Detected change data
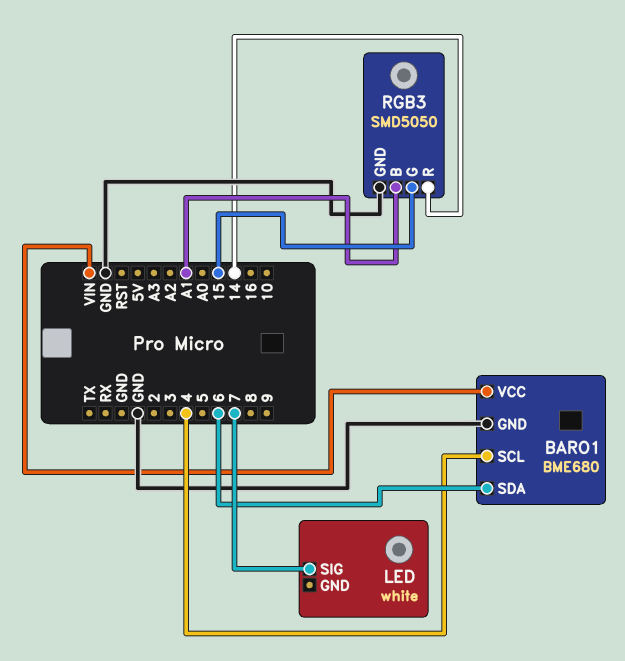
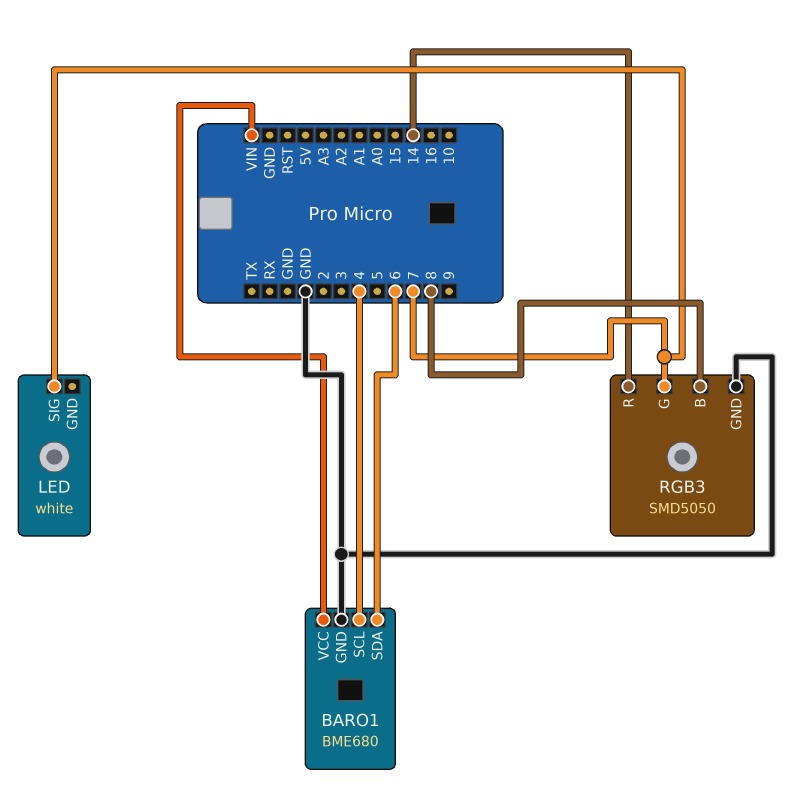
RGB3 pin B: A1 -> 8
RGB3 pin G: 15 -> 7

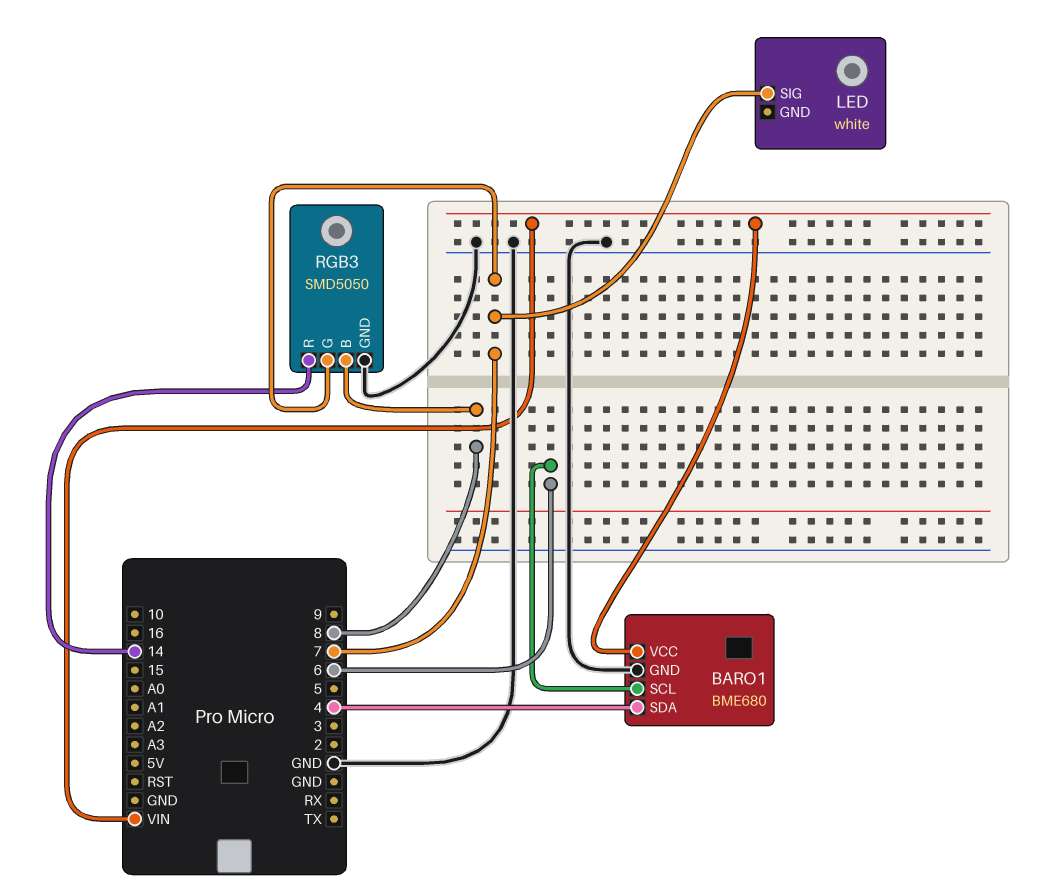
BARO1 pin SCL: 4 -> 6
BARO1 pin SDA: 6 -> 4

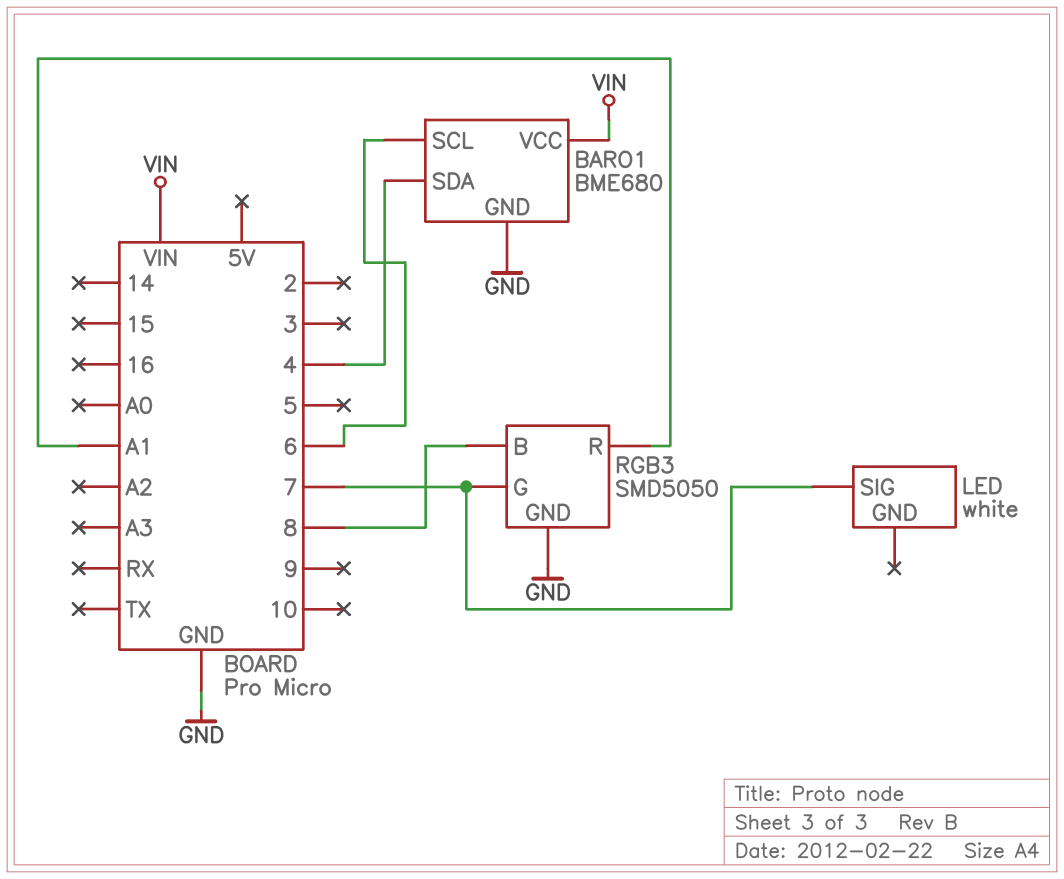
RGB3 pin R: 14 -> A1

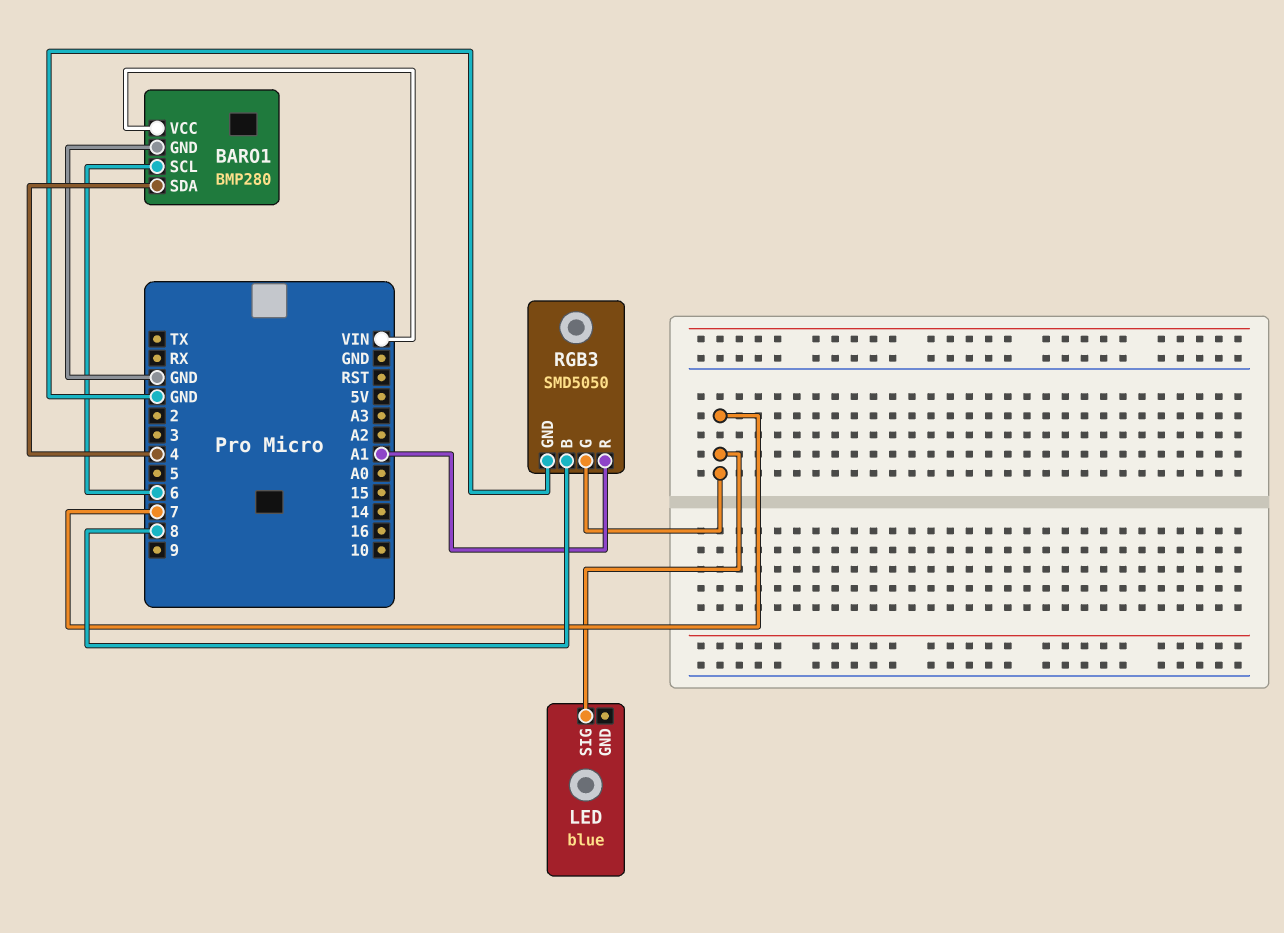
BARO1: BME680 -> BMP280
LED: white -> blue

YOUR OBJECTIVE
Pictures omitted, give the entries again exactly.

RESPONSE
RGB3 pin B: A1 -> 8
RGB3 pin G: 15 -> 7

BARO1 pin SCL: 4 -> 6
BARO1 pin SDA: 6 -> 4

RGB3 pin R: 14 -> A1

BARO1: BME680 -> BMP280
LED: white -> blue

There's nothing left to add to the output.